++++ Dataset content ++++
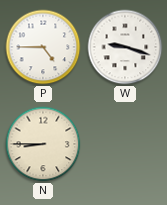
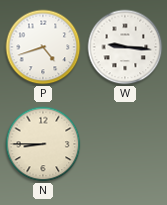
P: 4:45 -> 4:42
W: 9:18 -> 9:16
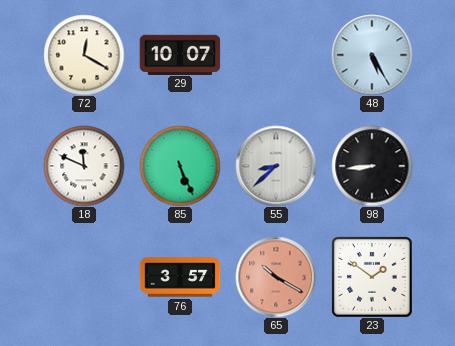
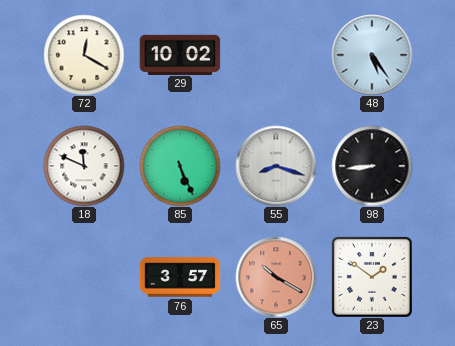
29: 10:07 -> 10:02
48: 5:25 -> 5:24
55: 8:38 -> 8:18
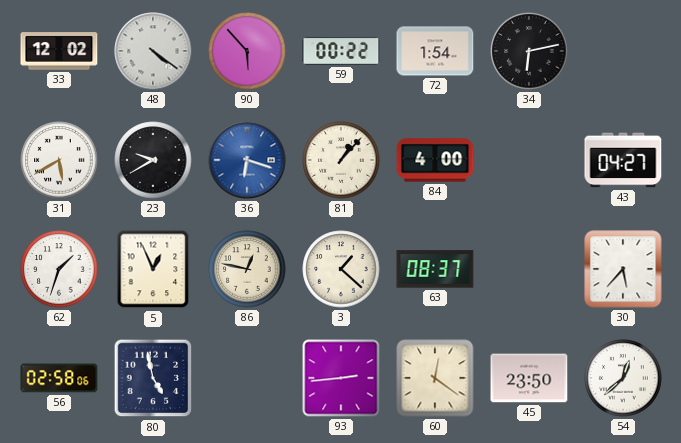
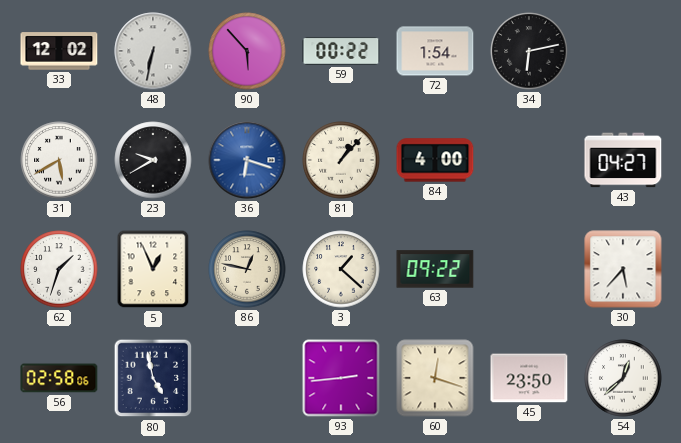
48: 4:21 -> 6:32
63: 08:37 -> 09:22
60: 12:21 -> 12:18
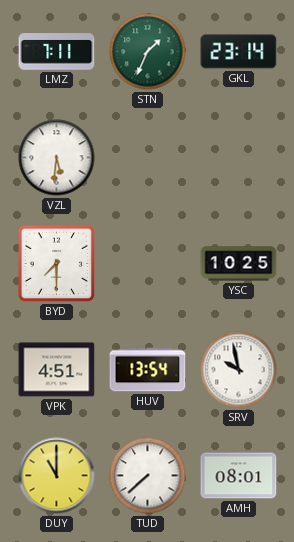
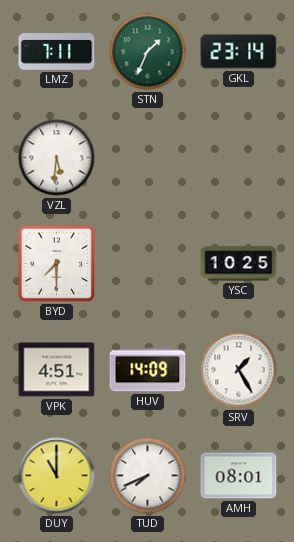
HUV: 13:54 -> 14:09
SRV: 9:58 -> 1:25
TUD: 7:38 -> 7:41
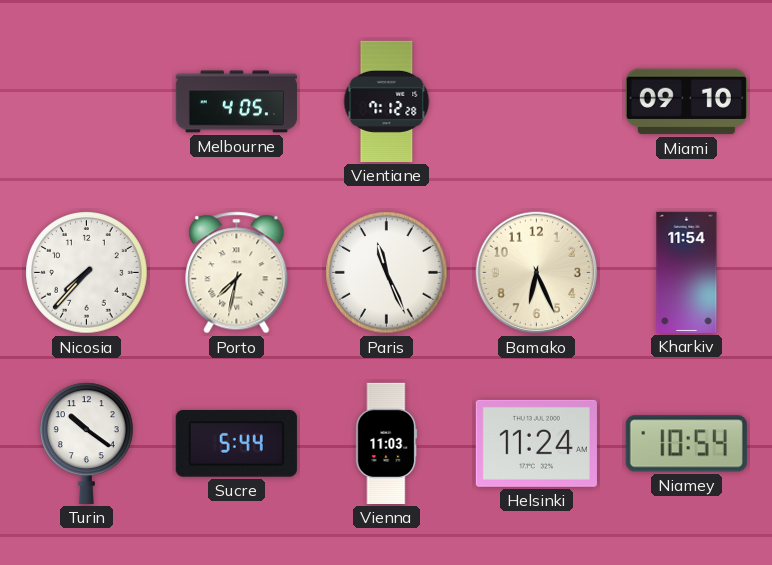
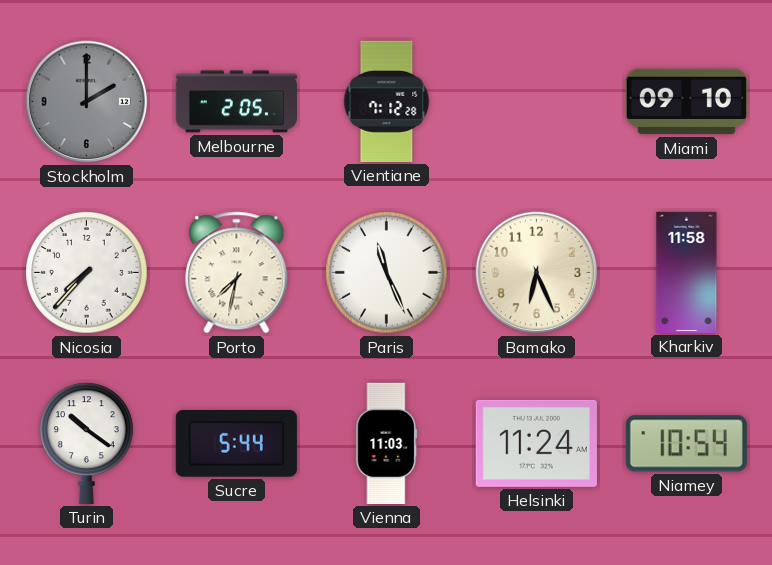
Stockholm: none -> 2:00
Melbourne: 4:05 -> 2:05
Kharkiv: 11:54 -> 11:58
++++
++++ Dataset content ++++
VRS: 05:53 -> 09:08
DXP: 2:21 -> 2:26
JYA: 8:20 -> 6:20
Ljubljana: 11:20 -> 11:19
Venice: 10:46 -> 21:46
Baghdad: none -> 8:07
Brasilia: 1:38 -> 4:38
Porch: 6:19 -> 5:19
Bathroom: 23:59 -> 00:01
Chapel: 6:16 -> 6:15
++++
What to produce: Can you repeat, word for word, the items above from the line with "P: 4:45 -> 4:42" to the line with "Kharkiv: 11:54 -> 11:58", including both of those lines but leaving out the pictures?

Right answer:
P: 4:45 -> 4:42
W: 9:18 -> 9:16
29: 10:07 -> 10:02
48: 5:25 -> 5:24
55: 8:38 -> 8:18
48: 4:21 -> 6:32
63: 08:37 -> 09:22
60: 12:21 -> 12:18
HUV: 13:54 -> 14:09
SRV: 9:58 -> 1:25
TUD: 7:38 -> 7:41
Stockholm: none -> 2:00
Melbourne: 4:05 -> 2:05
Kharkiv: 11:54 -> 11:58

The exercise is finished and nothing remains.